=== GIVEN DATA ===

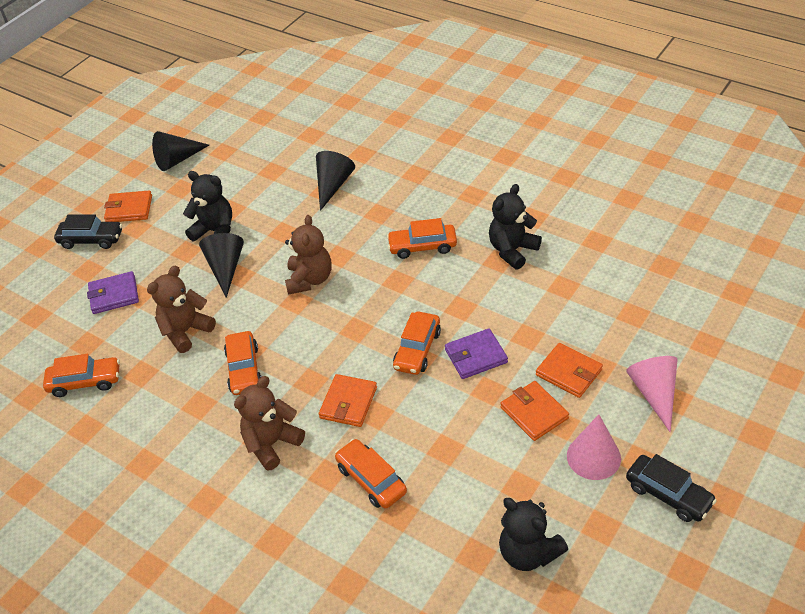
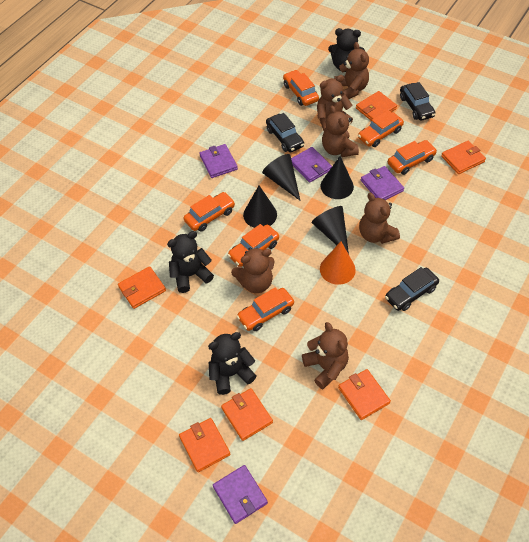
black car: 2 -> 3
black cone: 3 -> 4
brown teddy bear: 3 -> 6
orange car: 5 -> 6
orange cone: 0 -> 1
orange wallet: 4 -> 6
pink cone: 2 -> 0
purple wallet: 2 -> 4

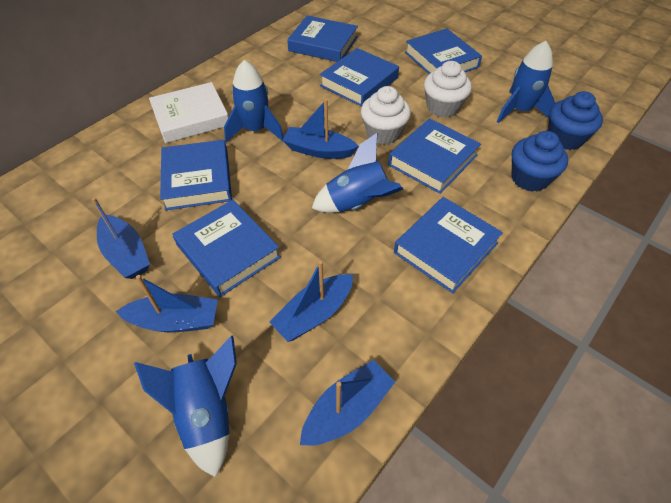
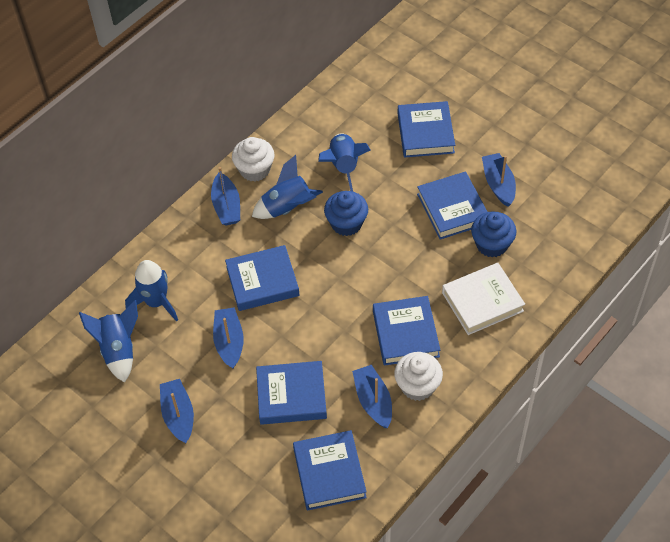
blue book: 7 -> 6

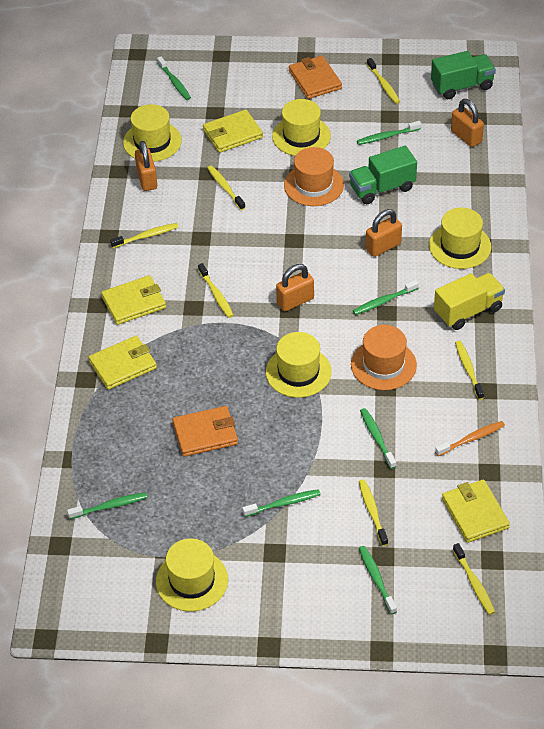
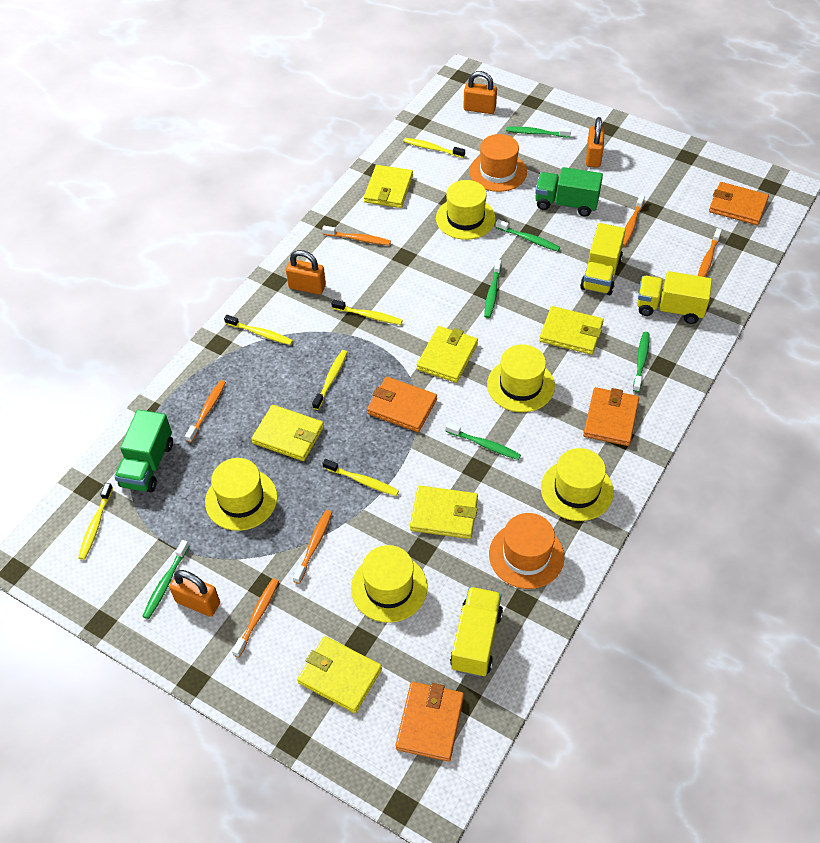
green toothbrush: 7 -> 6
orange toothbrush: 1 -> 6
orange wallet: 2 -> 4
yellow toothbrush: 7 -> 6
yellow truck: 1 -> 3
yellow wallet: 4 -> 6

===

(ABOUT THIS EXERCISE) Find every line of the data above that holds the word "toothbrush", then state how many there are and nothing else.

(TASK ANSWER) 3